**What is needed:** Which lines run from the one containing "turned,OrangeBoat,[471 200 89" to the end of the entries? Quote them exactly, and nothing else.

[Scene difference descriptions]

:::

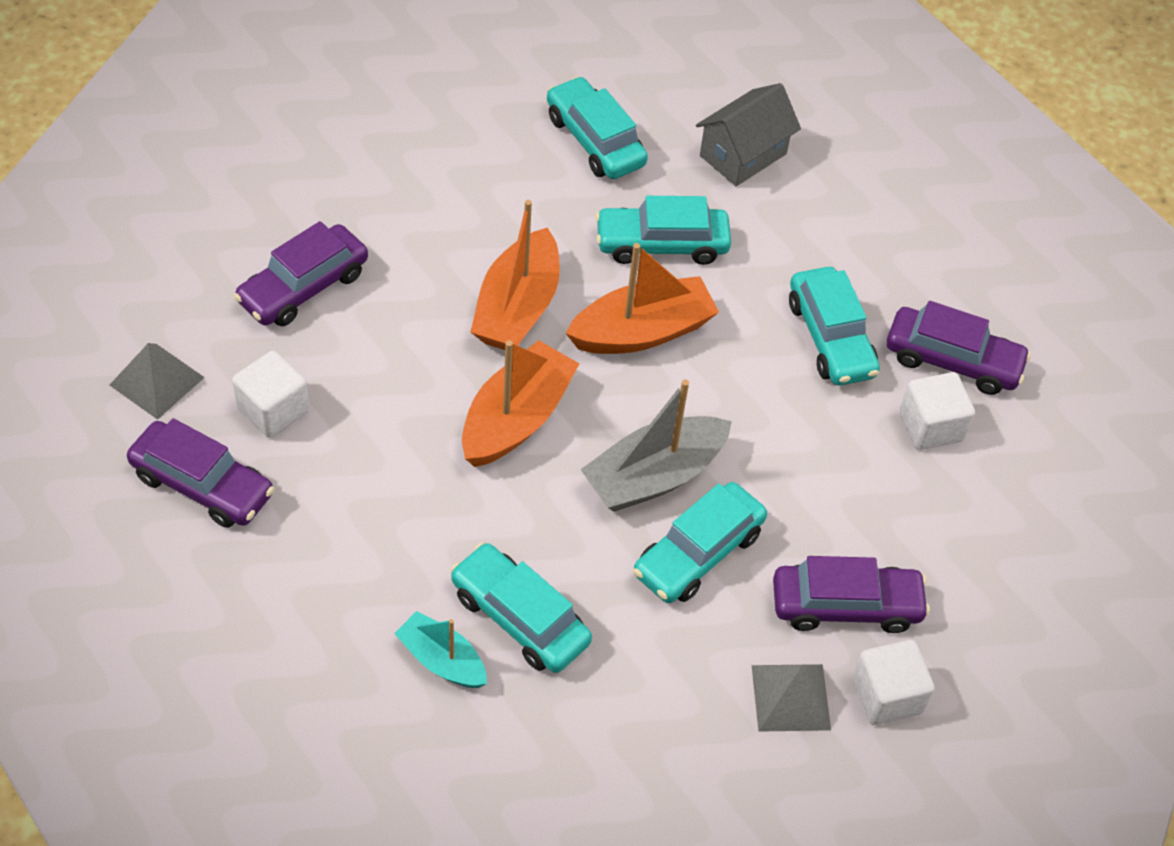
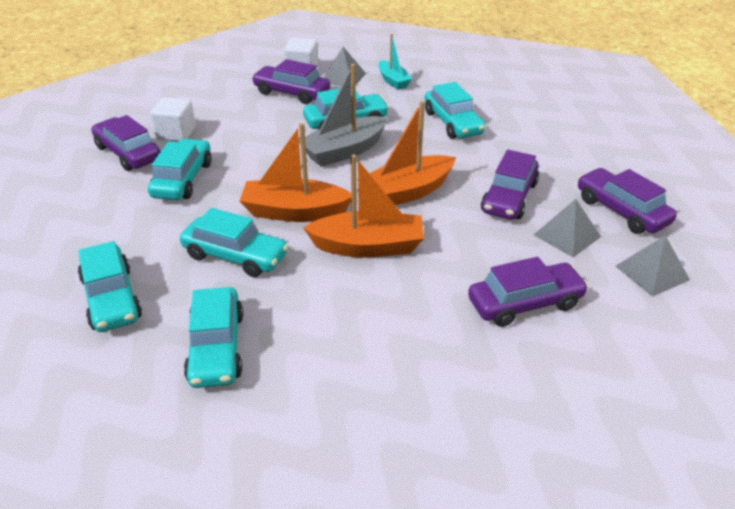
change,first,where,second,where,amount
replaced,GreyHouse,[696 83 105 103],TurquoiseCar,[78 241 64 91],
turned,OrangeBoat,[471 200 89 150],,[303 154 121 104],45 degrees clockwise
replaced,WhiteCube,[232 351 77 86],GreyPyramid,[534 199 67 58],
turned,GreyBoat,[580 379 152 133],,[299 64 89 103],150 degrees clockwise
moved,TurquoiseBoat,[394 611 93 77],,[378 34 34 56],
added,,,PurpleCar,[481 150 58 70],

:::

**Task answer:**
turned,OrangeBoat,[471 200 89 150],,[303 154 121 104],45 degrees clockwise
replaced,WhiteCube,[232 351 77 86],GreyPyramid,[534 199 67 58],
turned,GreyBoat,[580 379 152 133],,[299 64 89 103],150 degrees clockwise
moved,TurquoiseBoat,[394 611 93 77],,[378 34 34 56],
added,,,PurpleCar,[481 150 58 70],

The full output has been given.